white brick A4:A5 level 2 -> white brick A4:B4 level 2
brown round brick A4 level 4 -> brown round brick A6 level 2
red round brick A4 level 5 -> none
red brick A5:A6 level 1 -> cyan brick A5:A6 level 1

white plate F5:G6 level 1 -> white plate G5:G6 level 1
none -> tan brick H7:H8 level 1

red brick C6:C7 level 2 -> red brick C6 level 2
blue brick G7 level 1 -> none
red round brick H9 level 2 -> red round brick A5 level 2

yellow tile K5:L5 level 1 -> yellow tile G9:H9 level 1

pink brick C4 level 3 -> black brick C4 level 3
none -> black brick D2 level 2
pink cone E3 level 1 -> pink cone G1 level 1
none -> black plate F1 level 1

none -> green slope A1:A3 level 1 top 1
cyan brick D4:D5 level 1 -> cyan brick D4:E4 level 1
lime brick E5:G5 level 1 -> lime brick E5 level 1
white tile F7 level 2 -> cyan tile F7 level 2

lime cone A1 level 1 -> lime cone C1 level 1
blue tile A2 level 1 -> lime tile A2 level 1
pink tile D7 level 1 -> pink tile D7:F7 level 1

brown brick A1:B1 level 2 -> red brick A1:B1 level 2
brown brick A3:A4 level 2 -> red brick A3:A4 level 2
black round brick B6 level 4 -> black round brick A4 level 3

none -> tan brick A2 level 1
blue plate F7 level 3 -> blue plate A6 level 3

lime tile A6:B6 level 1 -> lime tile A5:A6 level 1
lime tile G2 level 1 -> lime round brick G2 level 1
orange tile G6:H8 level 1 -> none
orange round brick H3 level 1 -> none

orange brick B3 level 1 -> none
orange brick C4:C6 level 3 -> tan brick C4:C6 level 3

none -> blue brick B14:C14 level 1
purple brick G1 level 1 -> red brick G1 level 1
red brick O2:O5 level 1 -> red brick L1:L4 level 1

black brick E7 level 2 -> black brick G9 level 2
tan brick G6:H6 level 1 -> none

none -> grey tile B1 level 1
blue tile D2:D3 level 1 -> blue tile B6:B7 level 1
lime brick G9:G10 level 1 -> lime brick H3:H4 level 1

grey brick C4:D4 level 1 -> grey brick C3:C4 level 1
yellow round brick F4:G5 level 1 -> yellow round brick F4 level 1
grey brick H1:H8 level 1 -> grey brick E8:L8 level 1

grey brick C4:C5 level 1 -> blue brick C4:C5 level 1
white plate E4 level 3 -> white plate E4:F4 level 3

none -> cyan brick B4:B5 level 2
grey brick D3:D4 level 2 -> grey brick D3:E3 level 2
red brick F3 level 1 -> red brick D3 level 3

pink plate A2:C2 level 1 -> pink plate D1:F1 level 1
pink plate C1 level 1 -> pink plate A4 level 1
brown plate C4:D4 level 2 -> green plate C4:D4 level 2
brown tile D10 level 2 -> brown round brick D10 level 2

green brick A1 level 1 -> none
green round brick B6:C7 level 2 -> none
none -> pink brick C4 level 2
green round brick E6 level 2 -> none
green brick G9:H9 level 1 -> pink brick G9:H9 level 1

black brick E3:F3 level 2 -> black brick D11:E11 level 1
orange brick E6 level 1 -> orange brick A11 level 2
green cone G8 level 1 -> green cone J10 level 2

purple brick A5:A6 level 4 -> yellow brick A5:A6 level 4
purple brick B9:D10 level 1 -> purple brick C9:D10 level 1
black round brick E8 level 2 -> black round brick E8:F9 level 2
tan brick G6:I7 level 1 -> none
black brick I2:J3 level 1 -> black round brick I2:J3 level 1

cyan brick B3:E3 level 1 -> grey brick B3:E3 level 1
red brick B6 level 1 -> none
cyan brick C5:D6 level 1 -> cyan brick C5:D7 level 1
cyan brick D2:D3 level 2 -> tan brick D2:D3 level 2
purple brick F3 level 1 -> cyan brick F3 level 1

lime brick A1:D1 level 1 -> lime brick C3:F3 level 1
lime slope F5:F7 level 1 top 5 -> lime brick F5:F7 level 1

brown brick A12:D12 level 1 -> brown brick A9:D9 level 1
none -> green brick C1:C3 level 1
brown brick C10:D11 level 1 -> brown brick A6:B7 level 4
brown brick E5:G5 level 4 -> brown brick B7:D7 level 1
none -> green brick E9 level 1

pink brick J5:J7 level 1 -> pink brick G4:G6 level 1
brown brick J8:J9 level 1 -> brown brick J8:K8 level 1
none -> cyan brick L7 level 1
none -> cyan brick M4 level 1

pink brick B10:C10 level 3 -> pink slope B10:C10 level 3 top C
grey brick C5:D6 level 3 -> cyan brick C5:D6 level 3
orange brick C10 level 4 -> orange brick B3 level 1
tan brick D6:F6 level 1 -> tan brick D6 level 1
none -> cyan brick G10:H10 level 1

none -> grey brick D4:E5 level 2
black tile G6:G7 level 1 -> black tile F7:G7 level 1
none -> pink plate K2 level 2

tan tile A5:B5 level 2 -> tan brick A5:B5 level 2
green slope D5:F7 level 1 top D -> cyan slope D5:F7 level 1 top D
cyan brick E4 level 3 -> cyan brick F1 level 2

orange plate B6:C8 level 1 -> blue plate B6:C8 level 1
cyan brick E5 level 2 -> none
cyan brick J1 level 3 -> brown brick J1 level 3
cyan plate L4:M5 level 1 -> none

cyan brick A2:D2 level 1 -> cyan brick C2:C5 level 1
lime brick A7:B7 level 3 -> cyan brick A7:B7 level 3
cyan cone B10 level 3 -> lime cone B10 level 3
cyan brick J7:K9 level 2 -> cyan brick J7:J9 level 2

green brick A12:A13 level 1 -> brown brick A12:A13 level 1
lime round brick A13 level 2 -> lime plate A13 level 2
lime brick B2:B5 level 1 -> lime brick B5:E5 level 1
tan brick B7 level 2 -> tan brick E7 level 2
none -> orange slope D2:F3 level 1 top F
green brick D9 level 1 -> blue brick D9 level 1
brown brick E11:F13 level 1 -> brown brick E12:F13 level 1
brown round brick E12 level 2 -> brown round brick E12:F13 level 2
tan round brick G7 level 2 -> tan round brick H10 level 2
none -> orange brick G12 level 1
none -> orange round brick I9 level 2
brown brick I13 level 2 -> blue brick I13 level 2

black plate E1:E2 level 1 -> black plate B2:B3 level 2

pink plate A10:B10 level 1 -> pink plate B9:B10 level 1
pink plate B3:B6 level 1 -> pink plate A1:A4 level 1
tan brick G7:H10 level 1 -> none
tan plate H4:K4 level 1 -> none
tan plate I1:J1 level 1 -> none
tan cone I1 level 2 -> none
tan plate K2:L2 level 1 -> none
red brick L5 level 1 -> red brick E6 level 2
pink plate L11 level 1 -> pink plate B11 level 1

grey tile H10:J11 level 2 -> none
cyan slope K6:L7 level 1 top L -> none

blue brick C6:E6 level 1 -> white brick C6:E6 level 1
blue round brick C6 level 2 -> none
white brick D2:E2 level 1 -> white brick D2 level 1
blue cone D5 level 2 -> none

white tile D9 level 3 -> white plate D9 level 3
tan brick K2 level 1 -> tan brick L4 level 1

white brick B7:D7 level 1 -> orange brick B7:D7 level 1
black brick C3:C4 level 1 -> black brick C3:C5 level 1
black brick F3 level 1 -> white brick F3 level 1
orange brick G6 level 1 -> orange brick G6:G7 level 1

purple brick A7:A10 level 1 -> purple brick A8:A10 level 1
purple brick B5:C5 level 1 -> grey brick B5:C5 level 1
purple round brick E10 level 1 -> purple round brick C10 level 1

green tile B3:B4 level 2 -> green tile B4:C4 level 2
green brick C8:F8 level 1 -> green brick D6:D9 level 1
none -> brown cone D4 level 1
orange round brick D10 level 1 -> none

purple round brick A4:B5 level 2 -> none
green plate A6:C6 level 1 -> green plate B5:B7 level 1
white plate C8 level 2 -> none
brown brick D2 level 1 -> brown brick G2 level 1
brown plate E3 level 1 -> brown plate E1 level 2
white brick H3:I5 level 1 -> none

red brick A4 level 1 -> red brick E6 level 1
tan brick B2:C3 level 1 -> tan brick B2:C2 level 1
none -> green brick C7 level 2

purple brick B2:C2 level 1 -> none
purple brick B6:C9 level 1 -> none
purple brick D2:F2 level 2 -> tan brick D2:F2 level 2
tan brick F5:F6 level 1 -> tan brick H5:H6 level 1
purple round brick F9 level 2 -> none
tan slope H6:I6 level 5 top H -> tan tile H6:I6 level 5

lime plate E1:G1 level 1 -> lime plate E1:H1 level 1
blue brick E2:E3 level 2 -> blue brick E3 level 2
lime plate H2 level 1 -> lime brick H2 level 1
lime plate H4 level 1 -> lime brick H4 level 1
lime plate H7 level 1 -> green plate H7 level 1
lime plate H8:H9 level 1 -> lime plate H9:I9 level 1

______

• _Required work_:
In the listing above, find the line with "lime tile A6:B6" and the line with "none -> blue brick B14:C14 level 1", then print exactly those two lines and every line between them, and nothing more.

• _Written reply_:
lime tile A6:B6 level 1 -> lime tile A5:A6 level 1
lime tile G2 level 1 -> lime round brick G2 level 1
orange tile G6:H8 level 1 -> none
orange round brick H3 level 1 -> none

orange brick B3 level 1 -> none
orange brick C4:C6 level 3 -> tan brick C4:C6 level 3

none -> blue brick B14:C14 level 1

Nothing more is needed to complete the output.